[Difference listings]
- - -
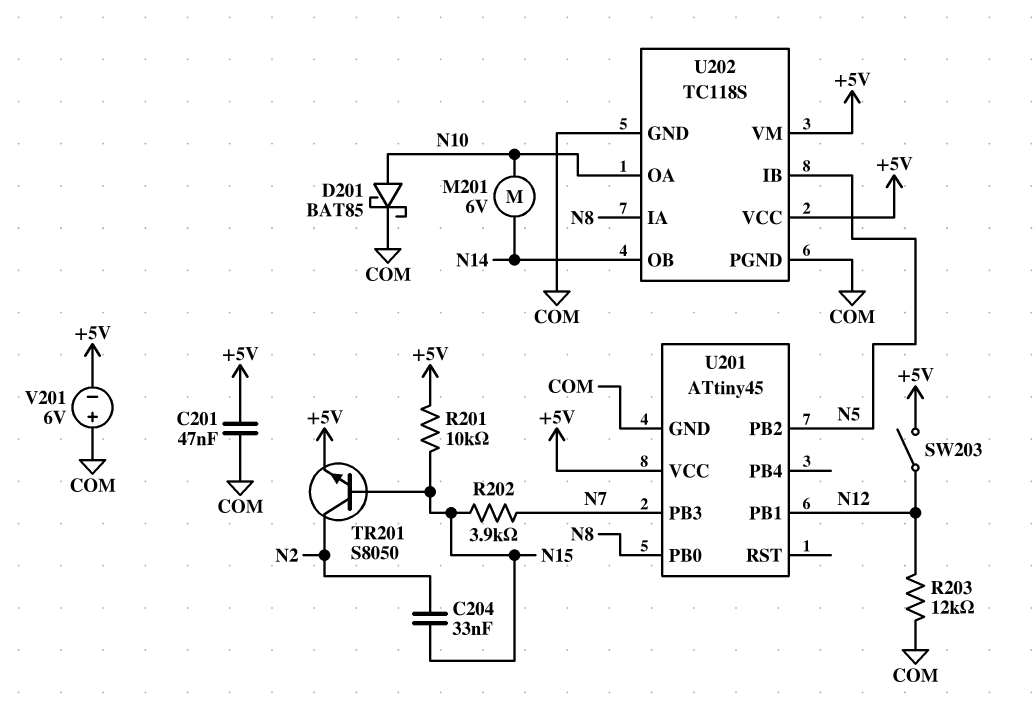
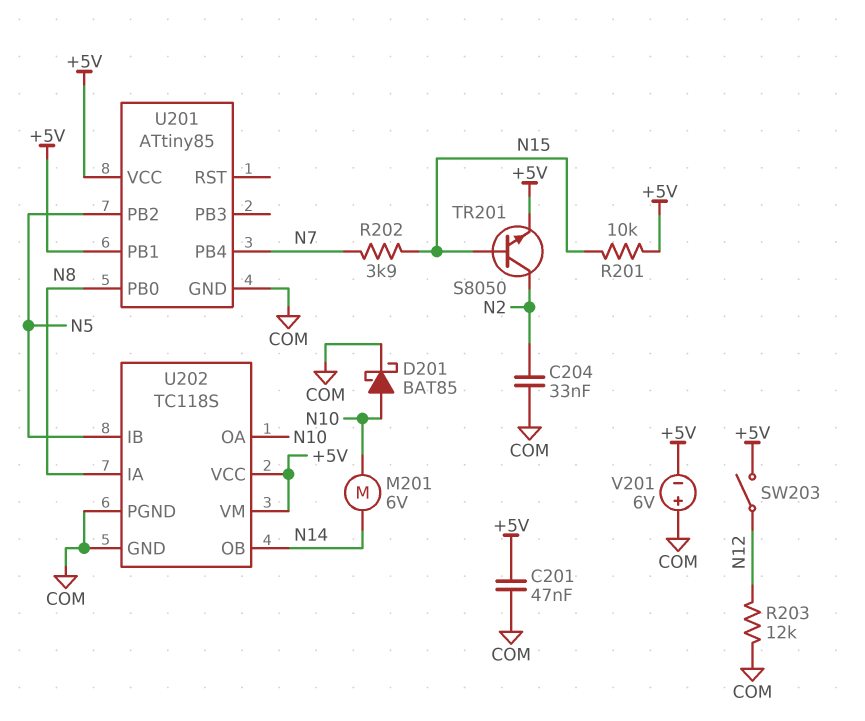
C204: 33nF (N2, N15) -> 33nF (COM, N2)
U201: ATtiny45 -> ATtiny85
U201 pin PB1: N12 -> +5V
U201 pin PB3: N7 -> none
U201 pin PB4: none -> N7

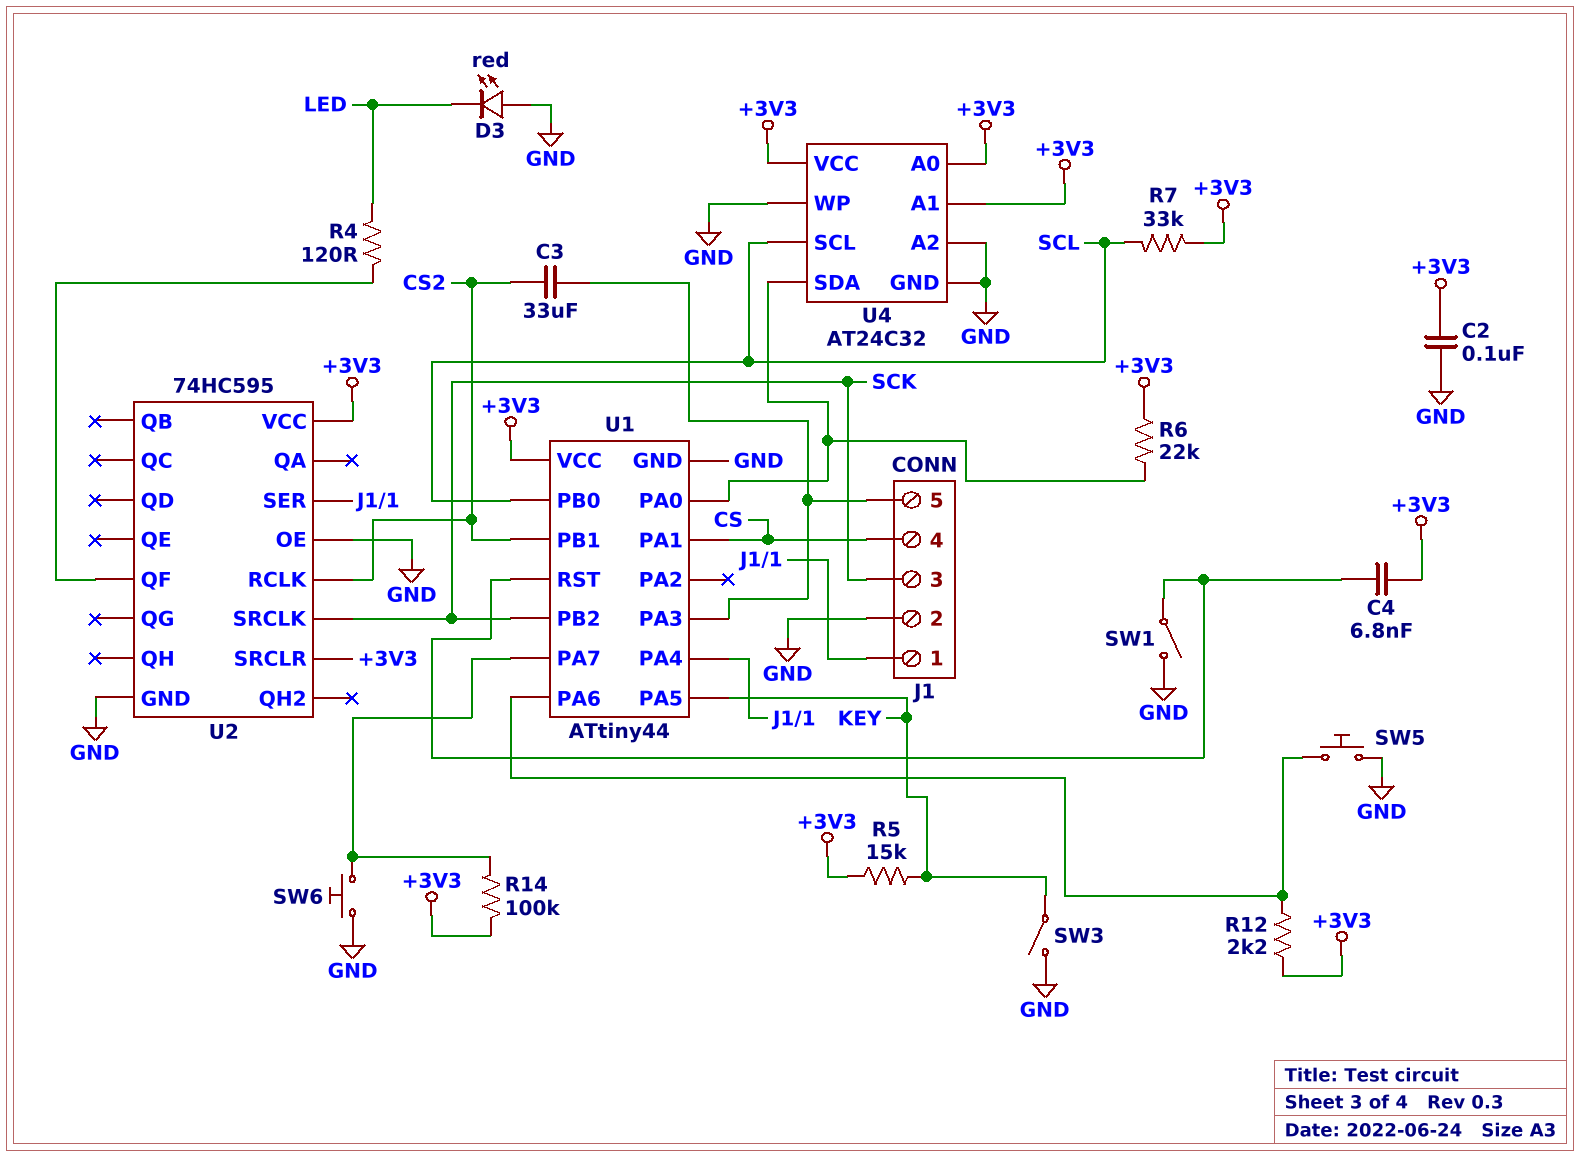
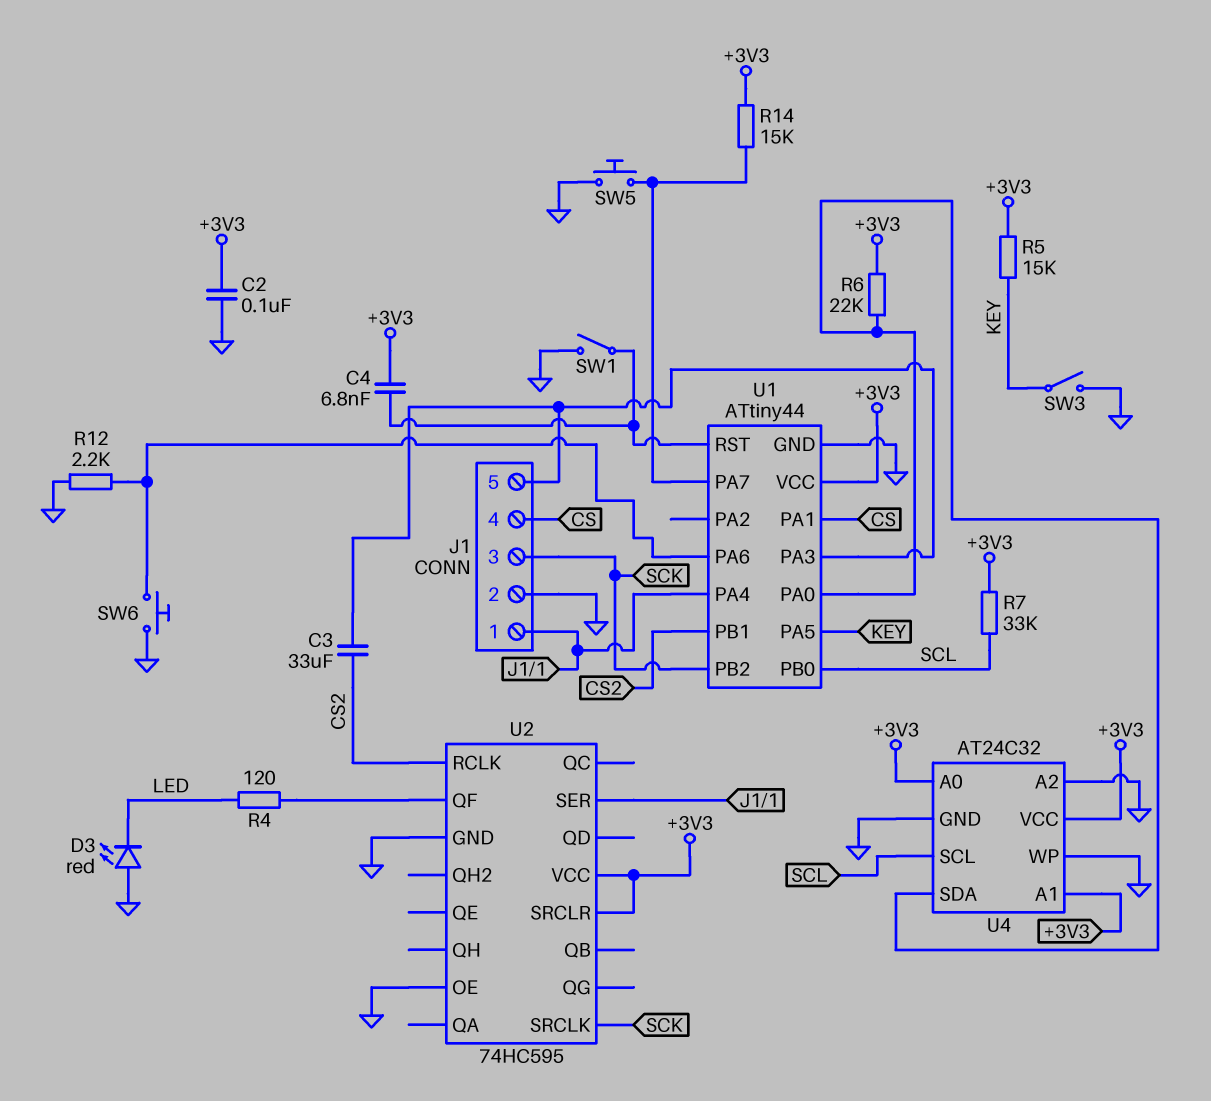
R12: 2.2k (+3V3, U1/PA6) -> 2.2k (GND, U1/PA6)
R14: 100k (+3V3, U1/PA7) -> 15k (+3V3, U1/PA7)
SW5: button (GND, U1/PA6) -> button (GND, U1/PA7)
SW6: button (GND, U1/PA7) -> button (GND, U1/PA6)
- - -
§ EXERCISE: Output an exact copy of the lines from the one holding "SW5: button (GND, U1/PA6)" to the last line of the data, inclusive, and nothing beyond that range.

§ WRITTEN SOLUTION:
SW5: button (GND, U1/PA6) -> button (GND, U1/PA7)
SW6: button (GND, U1/PA7) -> button (GND, U1/PA6)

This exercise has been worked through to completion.